Recast the listing as a Markdown table with the columns Row and Line, numbering each row and leaving out blank lines. Begin at the line that contains "Bronze (1141, 20)" and stop after the line that contains "Carlos TorresHéctor Rodríguez (489, 174)".

──────────────────────────────

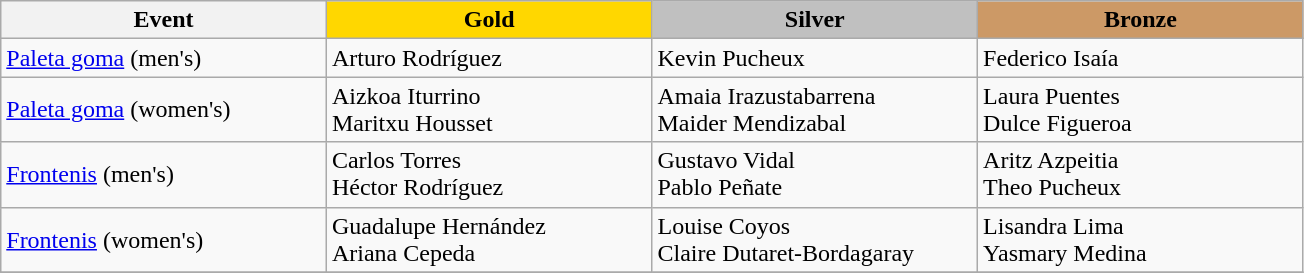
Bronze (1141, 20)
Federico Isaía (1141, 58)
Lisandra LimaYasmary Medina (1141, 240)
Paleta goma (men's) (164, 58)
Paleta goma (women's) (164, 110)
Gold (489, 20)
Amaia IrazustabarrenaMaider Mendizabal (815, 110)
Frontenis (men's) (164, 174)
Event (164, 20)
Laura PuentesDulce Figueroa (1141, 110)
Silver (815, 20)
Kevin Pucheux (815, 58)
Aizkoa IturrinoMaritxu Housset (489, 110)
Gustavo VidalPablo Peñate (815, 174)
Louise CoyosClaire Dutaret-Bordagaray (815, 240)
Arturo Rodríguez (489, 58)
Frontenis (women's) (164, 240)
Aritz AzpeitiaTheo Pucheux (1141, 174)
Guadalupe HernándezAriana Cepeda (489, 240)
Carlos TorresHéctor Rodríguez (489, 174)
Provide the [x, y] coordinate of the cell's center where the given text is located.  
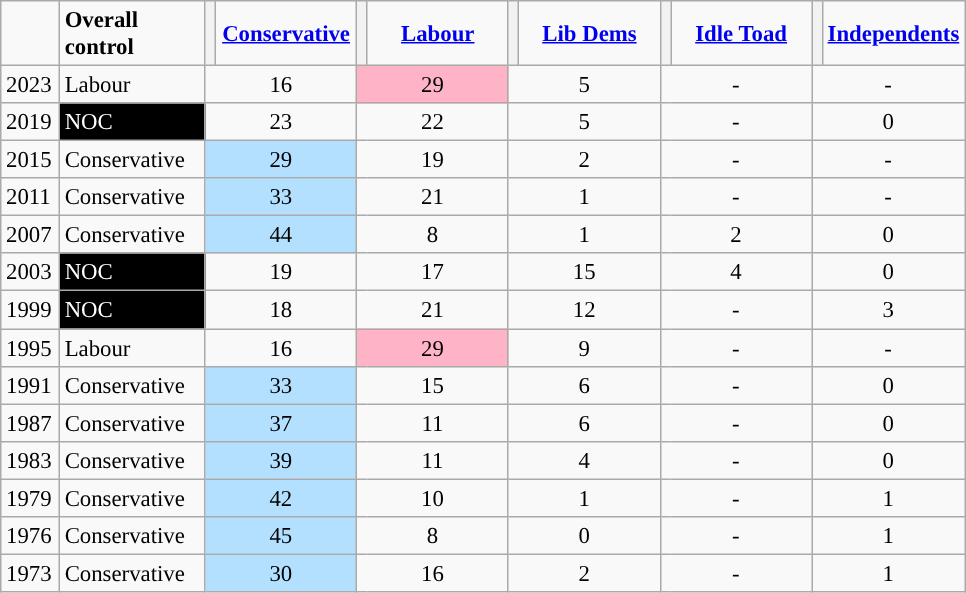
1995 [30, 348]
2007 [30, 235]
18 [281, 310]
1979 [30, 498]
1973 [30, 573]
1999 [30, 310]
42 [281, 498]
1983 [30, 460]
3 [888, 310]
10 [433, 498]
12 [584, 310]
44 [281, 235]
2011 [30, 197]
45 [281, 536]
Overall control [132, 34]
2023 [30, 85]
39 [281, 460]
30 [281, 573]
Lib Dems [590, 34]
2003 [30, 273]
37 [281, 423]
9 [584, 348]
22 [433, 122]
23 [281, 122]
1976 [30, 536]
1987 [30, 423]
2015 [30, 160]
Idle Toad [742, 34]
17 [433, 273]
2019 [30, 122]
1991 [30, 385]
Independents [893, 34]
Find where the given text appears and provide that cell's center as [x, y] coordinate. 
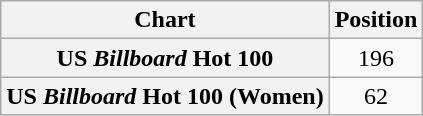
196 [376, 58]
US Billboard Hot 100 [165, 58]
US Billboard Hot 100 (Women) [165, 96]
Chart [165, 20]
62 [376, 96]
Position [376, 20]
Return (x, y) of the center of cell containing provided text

──────────────────────────────

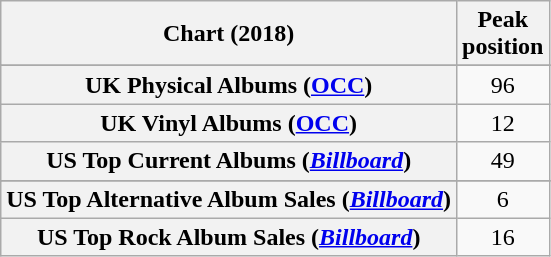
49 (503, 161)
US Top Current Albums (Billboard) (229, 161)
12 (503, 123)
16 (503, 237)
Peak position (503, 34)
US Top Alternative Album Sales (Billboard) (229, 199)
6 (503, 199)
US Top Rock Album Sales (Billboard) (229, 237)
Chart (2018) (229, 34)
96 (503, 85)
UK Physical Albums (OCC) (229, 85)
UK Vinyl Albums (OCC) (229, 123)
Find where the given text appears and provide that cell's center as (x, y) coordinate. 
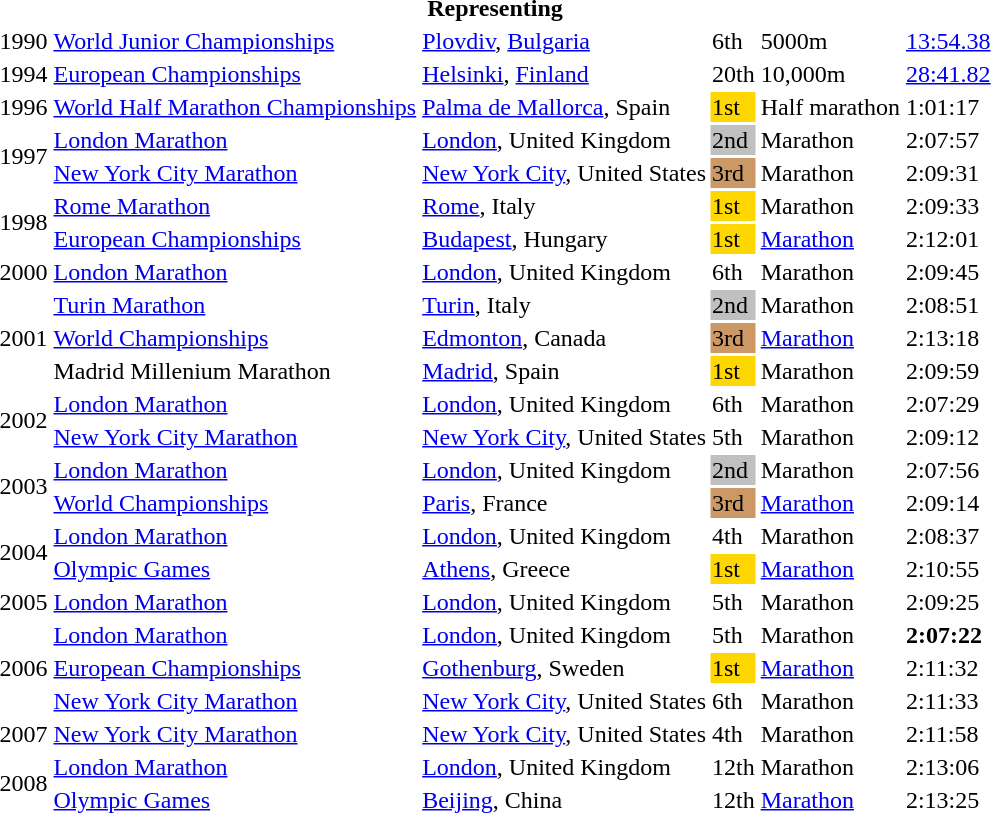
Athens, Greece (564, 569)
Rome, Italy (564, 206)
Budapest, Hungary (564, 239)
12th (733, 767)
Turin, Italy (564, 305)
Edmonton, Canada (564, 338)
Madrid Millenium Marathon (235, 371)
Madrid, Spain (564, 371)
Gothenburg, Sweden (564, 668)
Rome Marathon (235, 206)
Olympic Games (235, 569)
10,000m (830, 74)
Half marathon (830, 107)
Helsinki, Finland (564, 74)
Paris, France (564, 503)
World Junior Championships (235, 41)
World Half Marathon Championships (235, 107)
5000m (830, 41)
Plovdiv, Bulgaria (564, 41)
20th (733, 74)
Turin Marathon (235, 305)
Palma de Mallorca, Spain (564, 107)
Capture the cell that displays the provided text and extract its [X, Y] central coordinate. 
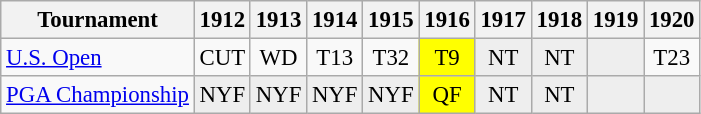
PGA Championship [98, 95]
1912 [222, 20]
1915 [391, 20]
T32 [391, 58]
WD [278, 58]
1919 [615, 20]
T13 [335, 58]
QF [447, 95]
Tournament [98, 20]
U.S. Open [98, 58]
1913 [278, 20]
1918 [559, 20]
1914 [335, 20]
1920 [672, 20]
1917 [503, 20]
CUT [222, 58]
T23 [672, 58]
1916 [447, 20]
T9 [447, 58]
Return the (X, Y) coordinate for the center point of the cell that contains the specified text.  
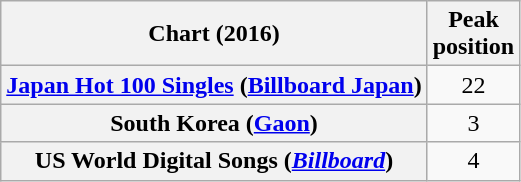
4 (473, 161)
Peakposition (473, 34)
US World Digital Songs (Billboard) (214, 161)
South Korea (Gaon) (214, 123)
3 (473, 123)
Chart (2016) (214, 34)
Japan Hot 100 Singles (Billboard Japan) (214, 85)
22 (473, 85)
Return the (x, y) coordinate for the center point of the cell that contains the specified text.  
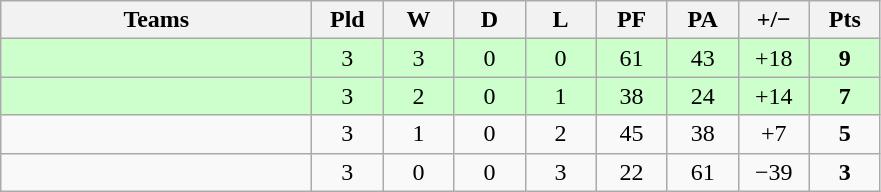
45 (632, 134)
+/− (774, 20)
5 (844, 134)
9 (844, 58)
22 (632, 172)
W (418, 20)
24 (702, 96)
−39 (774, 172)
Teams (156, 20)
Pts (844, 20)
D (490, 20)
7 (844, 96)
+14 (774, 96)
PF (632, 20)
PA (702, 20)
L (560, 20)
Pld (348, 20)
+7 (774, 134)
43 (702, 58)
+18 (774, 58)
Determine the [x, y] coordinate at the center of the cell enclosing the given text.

──────────────────────────────

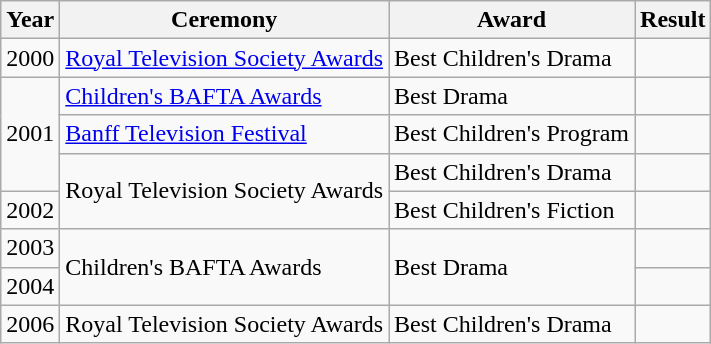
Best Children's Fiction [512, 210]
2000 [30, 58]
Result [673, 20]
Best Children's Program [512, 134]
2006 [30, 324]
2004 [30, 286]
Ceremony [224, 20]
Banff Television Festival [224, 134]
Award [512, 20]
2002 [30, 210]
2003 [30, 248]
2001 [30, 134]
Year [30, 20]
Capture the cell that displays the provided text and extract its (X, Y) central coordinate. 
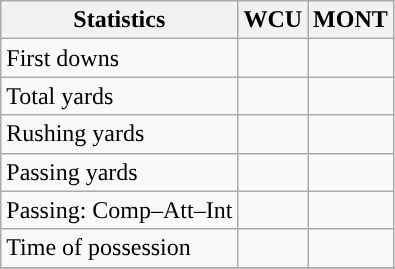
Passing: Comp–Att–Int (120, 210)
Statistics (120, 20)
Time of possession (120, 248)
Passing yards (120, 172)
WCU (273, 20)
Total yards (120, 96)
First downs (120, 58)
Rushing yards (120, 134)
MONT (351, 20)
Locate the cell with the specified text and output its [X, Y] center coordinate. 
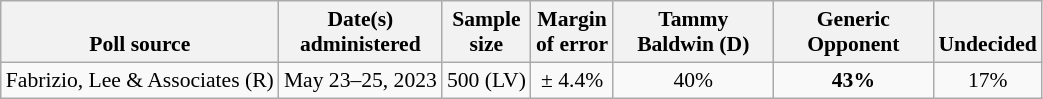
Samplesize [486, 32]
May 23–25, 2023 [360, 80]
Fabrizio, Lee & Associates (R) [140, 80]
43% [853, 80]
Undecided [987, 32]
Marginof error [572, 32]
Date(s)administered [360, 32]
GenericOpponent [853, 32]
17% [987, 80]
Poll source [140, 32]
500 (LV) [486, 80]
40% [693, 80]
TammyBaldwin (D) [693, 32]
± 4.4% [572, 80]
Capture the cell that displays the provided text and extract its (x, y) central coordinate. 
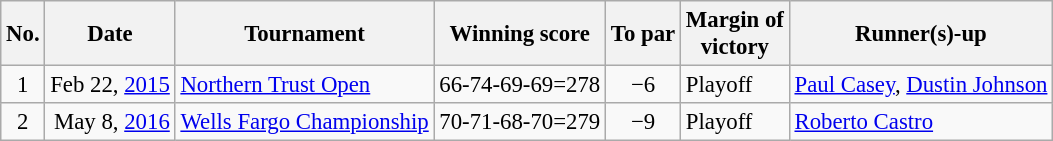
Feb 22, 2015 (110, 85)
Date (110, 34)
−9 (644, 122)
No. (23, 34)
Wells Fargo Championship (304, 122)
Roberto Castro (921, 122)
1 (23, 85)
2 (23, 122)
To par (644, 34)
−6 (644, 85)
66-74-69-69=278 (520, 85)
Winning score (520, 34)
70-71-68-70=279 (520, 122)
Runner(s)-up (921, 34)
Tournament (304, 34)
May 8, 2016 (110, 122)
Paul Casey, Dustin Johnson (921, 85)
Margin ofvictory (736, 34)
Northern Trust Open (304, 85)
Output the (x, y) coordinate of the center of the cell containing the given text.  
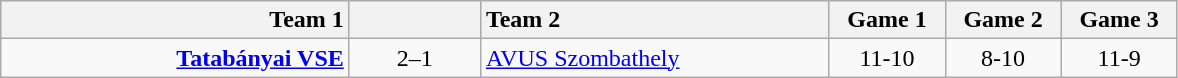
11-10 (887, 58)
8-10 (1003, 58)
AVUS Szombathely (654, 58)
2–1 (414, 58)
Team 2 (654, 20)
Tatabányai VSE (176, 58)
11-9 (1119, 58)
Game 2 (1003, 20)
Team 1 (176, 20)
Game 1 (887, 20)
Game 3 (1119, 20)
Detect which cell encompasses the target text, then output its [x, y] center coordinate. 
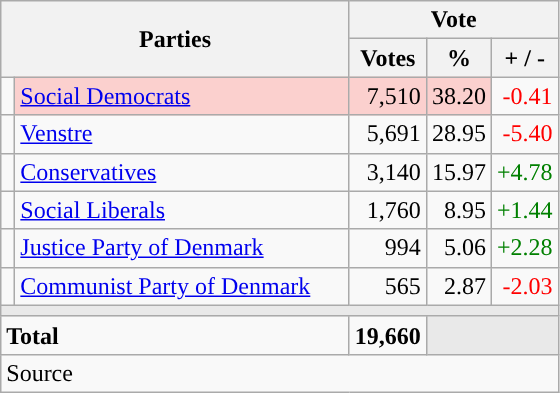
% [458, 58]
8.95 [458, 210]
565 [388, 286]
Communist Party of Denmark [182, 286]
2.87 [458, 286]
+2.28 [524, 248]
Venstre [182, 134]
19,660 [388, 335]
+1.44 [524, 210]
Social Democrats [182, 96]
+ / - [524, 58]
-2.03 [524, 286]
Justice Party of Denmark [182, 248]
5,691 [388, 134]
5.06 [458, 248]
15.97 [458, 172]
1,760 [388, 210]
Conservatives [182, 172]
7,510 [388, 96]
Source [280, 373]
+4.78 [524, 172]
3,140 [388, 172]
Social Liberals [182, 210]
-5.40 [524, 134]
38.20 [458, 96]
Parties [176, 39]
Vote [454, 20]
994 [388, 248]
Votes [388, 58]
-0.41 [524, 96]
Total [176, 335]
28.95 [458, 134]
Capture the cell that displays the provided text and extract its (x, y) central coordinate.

──────────────────────────────

• _EXERCISE OUTPUT_:
| Row | Line |
|---|---|
| 1 | Bronze (1141, 20) |
| 2 | Federico Isaía (1141, 58) |
| 3 | Lisandra LimaYasmary Medina (1141, 240) |
| 4 | Paleta goma (men's) (164, 58) |
| 5 | Paleta goma (women's) (164, 110) |
| 6 | Gold (489, 20) |
| 7 | Amaia IrazustabarrenaMaider Mendizabal (815, 110) |
| 8 | Frontenis (men's) (164, 174) |
| 9 | Event (164, 20) |
| 10 | Laura PuentesDulce Figueroa (1141, 110) |
| 11 | Silver (815, 20) |
| 12 | Kevin Pucheux (815, 58) |
| 13 | Aizkoa IturrinoMaritxu Housset (489, 110) |
| 14 | Gustavo VidalPablo Peñate (815, 174) |
| 15 | Louise CoyosClaire Dutaret-Bordagaray (815, 240) |
| 16 | Arturo Rodríguez (489, 58) |
| 17 | Frontenis (women's) (164, 240) |
| 18 | Aritz AzpeitiaTheo Pucheux (1141, 174) |
| 19 | Guadalupe HernándezAriana Cepeda (489, 240) |
| 20 | Carlos TorresHéctor Rodríguez (489, 174) |